BEGIN Entries supplied
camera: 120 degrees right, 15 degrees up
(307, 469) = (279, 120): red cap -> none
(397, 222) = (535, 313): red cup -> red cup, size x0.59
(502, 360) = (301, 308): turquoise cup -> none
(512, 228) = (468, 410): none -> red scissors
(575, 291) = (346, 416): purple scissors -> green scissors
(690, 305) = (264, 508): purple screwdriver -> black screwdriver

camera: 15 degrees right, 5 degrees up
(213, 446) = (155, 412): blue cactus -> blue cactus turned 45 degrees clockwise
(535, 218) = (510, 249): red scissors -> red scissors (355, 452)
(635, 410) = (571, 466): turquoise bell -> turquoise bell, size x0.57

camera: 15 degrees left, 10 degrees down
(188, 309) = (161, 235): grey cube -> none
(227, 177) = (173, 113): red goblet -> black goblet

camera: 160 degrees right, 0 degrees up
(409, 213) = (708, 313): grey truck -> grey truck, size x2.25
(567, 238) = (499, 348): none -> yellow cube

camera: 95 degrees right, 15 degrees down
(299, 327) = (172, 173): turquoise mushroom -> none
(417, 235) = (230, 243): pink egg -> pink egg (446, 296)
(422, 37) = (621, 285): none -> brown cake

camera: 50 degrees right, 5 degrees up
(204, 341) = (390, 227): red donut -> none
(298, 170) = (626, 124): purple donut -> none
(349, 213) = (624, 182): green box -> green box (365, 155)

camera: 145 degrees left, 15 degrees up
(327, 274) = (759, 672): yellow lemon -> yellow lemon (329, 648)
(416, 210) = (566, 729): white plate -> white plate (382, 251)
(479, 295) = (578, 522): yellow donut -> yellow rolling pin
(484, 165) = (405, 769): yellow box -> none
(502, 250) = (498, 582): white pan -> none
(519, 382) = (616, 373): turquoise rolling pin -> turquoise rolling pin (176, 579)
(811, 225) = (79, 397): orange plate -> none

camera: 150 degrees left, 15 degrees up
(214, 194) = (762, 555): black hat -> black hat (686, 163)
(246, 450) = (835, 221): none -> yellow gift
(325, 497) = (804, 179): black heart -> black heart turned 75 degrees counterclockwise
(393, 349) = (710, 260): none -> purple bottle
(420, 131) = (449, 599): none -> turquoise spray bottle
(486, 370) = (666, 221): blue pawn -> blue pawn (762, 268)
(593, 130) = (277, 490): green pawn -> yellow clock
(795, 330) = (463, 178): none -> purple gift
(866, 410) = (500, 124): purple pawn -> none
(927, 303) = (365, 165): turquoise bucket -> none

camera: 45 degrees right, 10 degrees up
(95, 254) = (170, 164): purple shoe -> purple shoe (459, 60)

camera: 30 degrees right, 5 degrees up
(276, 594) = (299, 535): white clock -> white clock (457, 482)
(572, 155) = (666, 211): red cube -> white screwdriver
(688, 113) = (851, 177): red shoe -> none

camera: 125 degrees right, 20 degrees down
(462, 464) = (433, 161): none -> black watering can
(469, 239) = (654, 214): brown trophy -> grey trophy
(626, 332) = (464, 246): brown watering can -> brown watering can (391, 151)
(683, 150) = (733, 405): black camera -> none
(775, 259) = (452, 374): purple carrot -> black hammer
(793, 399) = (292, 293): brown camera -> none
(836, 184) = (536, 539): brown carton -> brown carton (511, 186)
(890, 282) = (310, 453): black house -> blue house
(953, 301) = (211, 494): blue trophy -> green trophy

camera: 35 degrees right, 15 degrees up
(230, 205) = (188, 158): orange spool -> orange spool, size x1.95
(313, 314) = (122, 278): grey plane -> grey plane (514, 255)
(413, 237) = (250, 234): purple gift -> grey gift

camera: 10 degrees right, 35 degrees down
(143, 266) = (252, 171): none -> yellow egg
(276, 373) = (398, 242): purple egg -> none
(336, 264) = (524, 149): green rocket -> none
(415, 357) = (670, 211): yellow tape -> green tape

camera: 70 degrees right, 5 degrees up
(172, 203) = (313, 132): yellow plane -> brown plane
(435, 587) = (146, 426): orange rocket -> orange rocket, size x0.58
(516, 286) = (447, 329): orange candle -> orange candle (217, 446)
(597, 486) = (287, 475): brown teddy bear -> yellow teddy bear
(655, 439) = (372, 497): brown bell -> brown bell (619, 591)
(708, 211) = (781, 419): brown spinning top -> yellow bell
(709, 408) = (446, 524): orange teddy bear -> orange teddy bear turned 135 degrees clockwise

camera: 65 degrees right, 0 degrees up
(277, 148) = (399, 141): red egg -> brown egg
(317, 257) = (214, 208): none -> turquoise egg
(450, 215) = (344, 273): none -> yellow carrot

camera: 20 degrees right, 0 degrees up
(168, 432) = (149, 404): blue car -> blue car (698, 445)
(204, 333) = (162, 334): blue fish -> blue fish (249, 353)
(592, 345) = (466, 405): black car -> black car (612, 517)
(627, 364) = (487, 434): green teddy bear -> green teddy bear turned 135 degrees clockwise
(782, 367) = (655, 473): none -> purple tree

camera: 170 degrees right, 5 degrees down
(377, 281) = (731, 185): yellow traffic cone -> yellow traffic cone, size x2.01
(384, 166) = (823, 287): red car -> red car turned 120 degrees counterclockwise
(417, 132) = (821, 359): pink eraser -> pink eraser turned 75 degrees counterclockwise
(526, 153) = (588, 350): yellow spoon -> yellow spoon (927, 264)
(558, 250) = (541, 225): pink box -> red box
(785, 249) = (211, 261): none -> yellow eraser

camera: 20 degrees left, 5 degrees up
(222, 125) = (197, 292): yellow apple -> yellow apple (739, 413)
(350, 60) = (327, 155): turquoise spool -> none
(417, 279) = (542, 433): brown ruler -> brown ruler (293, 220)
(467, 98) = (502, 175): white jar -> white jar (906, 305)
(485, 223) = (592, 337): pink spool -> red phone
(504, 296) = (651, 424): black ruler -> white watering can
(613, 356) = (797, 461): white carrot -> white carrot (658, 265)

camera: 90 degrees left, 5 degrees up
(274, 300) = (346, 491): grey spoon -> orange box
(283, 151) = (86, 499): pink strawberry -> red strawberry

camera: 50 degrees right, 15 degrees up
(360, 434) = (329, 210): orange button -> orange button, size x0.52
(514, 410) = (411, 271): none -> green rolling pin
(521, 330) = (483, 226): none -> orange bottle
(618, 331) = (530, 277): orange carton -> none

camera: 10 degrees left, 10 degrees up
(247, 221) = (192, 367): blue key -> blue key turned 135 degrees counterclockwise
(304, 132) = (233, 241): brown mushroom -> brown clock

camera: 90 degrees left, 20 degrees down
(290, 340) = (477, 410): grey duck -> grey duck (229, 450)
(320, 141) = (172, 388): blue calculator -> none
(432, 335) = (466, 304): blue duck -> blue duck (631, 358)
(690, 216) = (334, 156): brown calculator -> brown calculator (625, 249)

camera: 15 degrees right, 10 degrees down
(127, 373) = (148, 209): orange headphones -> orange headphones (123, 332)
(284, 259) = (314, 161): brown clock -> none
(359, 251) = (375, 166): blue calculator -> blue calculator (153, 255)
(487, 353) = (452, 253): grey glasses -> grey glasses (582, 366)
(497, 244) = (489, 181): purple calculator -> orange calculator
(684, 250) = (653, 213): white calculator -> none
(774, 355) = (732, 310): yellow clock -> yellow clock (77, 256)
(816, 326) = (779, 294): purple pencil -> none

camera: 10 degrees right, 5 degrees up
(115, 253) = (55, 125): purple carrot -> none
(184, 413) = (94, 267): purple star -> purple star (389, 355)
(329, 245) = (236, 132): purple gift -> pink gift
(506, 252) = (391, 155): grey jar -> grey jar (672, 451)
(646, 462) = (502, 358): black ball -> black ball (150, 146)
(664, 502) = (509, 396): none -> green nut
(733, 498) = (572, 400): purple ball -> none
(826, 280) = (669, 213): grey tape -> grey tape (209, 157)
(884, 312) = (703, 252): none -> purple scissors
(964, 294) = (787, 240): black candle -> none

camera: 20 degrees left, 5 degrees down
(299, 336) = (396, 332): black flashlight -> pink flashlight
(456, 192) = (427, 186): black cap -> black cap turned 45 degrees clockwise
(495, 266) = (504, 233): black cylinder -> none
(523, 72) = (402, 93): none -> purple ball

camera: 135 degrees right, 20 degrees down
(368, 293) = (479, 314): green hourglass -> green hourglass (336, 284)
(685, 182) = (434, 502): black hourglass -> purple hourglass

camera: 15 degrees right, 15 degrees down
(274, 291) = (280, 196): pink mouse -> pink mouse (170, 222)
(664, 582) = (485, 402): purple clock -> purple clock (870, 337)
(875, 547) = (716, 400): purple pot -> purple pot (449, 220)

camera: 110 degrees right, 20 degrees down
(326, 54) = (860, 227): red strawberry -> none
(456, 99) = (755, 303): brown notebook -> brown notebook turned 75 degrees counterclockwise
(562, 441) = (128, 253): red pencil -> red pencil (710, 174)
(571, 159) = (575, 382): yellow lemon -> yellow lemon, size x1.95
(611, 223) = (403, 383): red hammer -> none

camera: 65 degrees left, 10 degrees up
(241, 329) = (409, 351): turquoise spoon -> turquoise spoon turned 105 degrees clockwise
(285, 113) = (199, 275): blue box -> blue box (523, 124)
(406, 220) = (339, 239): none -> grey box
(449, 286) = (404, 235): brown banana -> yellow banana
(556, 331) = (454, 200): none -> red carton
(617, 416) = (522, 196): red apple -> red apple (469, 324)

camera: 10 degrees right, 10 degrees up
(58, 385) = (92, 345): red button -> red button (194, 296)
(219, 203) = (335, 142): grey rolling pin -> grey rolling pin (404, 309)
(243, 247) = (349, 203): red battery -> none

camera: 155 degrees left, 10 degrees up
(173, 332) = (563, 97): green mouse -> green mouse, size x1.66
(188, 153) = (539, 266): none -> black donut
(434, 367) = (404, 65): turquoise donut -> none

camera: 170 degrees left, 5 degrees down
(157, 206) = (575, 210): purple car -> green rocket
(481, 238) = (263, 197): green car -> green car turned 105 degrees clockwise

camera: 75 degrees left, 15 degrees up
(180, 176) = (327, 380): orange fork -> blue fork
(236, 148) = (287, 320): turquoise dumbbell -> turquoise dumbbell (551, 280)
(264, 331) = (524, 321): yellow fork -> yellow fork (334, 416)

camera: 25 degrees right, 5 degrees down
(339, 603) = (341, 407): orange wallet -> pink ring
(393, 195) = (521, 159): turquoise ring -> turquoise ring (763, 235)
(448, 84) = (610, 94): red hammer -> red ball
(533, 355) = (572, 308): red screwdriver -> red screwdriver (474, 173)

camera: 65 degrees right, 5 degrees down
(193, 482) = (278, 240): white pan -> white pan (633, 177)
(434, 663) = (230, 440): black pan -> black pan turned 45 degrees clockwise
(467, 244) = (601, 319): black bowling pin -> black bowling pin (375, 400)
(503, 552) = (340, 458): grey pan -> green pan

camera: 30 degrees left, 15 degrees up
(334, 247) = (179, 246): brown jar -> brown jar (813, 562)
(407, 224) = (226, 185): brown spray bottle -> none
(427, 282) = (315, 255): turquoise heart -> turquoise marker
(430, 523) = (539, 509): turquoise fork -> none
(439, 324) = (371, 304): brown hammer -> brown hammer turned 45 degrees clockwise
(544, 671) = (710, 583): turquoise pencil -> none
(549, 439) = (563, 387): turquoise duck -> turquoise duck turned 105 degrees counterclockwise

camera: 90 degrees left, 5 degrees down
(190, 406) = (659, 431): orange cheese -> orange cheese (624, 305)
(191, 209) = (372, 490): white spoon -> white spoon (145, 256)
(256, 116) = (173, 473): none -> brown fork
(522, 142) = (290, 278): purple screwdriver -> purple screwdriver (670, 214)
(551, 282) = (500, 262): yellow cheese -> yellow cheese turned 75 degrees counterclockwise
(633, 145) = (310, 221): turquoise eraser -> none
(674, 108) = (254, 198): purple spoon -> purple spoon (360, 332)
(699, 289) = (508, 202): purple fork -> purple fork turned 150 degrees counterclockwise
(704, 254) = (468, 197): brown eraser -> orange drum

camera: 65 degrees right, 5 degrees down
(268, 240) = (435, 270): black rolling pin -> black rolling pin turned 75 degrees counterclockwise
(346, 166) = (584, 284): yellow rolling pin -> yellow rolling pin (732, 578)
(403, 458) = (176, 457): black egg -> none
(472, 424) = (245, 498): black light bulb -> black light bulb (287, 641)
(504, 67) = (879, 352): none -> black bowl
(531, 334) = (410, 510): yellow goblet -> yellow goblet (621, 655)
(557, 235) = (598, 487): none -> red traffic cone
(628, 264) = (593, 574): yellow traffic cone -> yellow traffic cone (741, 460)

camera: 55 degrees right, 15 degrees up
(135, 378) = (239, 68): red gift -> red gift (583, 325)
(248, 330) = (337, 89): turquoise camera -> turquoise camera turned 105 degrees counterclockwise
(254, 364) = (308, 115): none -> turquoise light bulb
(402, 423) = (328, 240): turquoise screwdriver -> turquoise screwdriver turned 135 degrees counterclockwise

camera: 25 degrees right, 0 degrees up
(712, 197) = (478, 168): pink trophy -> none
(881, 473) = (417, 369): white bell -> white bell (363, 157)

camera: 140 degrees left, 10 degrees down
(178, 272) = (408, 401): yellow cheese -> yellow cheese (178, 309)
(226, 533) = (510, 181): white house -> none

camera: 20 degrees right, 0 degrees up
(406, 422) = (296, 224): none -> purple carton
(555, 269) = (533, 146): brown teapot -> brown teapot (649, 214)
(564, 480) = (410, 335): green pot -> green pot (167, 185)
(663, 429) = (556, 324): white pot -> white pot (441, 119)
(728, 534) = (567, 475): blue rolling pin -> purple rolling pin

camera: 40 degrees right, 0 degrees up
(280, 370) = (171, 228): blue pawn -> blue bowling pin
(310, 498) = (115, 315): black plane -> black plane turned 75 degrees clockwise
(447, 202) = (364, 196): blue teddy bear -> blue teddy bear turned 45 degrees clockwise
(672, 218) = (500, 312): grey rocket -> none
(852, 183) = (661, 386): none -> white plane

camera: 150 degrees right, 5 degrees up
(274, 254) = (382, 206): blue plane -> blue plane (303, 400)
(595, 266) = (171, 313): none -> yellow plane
END Entries supplied
Assignment: Extract exactly and only the lines above from the line containing "(204, 333) = (162, 334): blue" through the line containing "camera: 170 degrees right, 5 degrees down", both end lines included.

Exercise output:
(204, 333) = (162, 334): blue fish -> blue fish (249, 353)
(592, 345) = (466, 405): black car -> black car (612, 517)
(627, 364) = (487, 434): green teddy bear -> green teddy bear turned 135 degrees clockwise
(782, 367) = (655, 473): none -> purple tree

camera: 170 degrees right, 5 degrees down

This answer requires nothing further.